* _Data for processing_:
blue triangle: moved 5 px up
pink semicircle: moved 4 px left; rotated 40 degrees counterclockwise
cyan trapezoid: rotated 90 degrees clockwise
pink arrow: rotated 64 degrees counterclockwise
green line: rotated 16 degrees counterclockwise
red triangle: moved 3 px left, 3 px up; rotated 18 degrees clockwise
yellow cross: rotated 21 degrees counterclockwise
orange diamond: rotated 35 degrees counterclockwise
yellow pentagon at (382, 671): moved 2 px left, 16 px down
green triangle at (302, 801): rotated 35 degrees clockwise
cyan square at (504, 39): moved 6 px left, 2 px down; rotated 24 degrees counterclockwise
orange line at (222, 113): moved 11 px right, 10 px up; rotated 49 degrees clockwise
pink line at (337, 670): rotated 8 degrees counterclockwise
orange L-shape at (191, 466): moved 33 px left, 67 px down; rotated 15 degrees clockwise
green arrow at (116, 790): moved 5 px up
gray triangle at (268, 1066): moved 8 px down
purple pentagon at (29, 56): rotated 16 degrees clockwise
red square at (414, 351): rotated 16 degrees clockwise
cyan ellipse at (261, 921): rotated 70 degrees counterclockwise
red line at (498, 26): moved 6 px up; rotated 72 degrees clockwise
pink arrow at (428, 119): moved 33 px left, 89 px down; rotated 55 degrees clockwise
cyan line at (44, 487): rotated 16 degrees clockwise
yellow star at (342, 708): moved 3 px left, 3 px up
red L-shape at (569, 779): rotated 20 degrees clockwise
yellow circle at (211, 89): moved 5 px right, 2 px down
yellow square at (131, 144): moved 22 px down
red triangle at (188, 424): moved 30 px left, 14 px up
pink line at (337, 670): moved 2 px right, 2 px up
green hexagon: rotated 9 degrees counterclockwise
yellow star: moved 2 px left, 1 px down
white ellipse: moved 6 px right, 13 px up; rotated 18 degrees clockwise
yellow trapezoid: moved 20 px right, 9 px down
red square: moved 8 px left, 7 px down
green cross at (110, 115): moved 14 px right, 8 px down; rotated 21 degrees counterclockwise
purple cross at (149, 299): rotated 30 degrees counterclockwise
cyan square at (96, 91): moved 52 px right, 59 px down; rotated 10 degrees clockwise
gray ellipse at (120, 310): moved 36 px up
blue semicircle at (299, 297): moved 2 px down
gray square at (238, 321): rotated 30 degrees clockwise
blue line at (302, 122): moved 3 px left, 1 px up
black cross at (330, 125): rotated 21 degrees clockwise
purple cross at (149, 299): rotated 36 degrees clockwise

* _Aim of the task_:
Can you copy the data above word for word, starting at its first line and ending at the line that contains "orange diamond: rotated", with both of those lines included?

* _Exercise solution_:
blue triangle: moved 5 px up
pink semicircle: moved 4 px left; rotated 40 degrees counterclockwise
cyan trapezoid: rotated 90 degrees clockwise
pink arrow: rotated 64 degrees counterclockwise
green line: rotated 16 degrees counterclockwise
red triangle: moved 3 px left, 3 px up; rotated 18 degrees clockwise
yellow cross: rotated 21 degrees counterclockwise
orange diamond: rotated 35 degrees counterclockwise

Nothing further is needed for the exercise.